INPUT DATA:
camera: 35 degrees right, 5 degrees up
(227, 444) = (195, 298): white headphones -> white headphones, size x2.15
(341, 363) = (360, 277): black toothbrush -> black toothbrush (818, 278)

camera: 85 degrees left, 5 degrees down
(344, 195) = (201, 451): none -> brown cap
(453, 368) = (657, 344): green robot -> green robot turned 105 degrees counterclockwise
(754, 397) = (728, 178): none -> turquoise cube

==

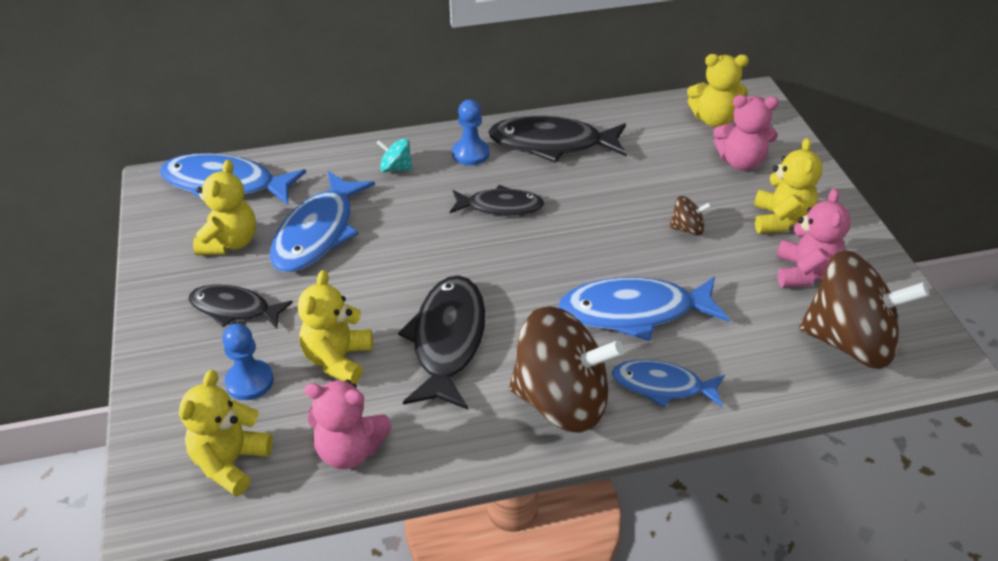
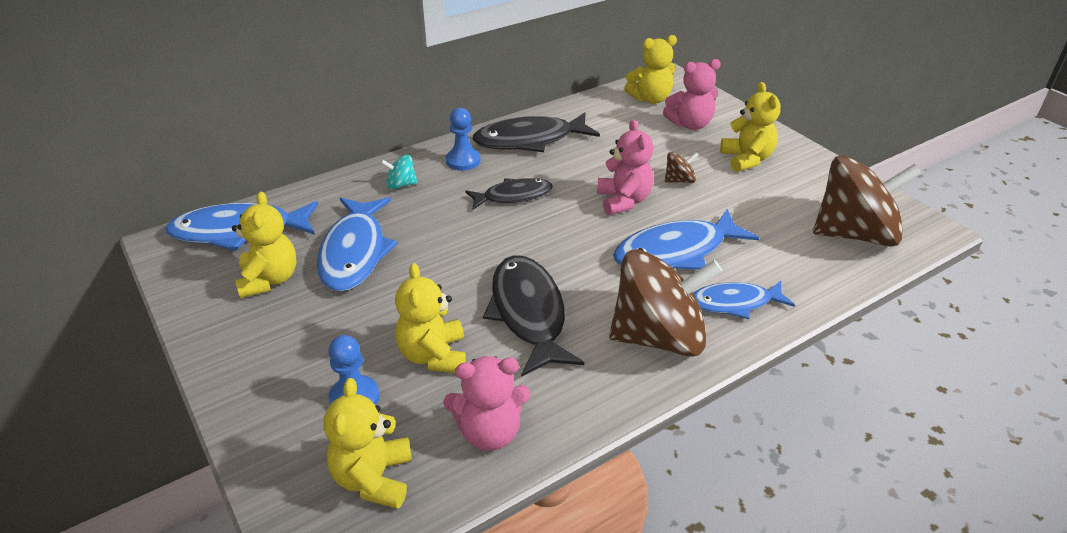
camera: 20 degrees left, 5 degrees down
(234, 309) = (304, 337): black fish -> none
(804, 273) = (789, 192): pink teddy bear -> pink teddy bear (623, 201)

WHAT YOU SHOULD DO: In the listing above, find the line with "(341, 363) = (360, 277): black" and the line with "(754, 397) = (728, 178): none", then print exactly those two lines and every line between them, and nothing more.

ANSWER BELOW:
(341, 363) = (360, 277): black toothbrush -> black toothbrush (818, 278)

camera: 85 degrees left, 5 degrees down
(344, 195) = (201, 451): none -> brown cap
(453, 368) = (657, 344): green robot -> green robot turned 105 degrees counterclockwise
(754, 397) = (728, 178): none -> turquoise cube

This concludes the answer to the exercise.